Given data START

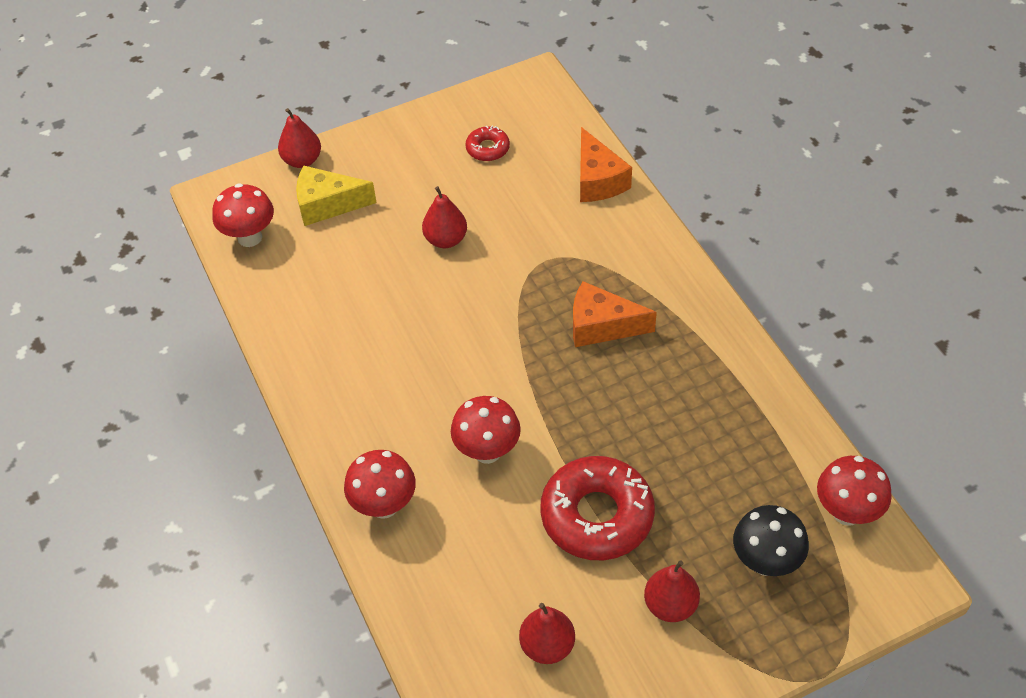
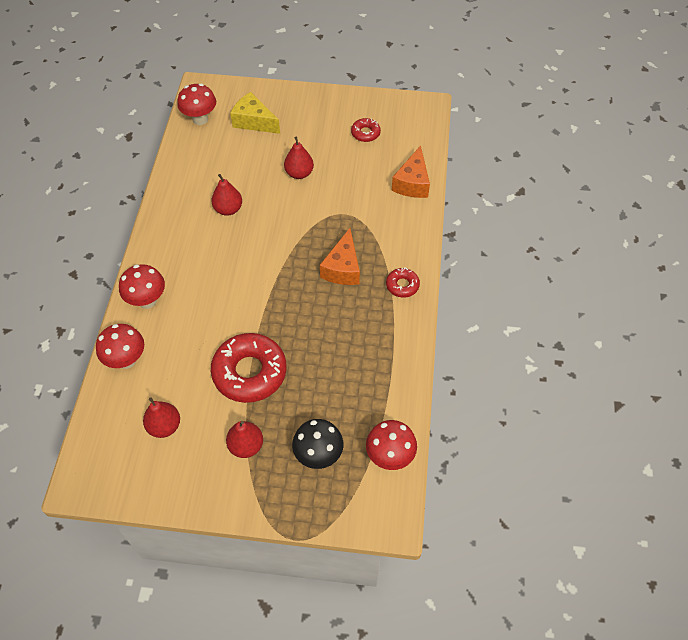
camera: 30 degrees right, 5 degrees up
(302, 160) = (261, 90): red pear -> red pear (228, 209)
(487, 451) = (222, 303): red mushroom -> red mushroom (126, 360)
(601, 326) = (342, 268): orange cheese -> orange cheese turned 120 degrees counterclockwise
(690, 307) = (402, 285): none -> red donut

Given data END

Transcribe the complete set of entries verbatim. No pictures belong in the copy.

- _Final answer_:
camera: 30 degrees right, 5 degrees up
(302, 160) = (261, 90): red pear -> red pear (228, 209)
(487, 451) = (222, 303): red mushroom -> red mushroom (126, 360)
(601, 326) = (342, 268): orange cheese -> orange cheese turned 120 degrees counterclockwise
(690, 307) = (402, 285): none -> red donut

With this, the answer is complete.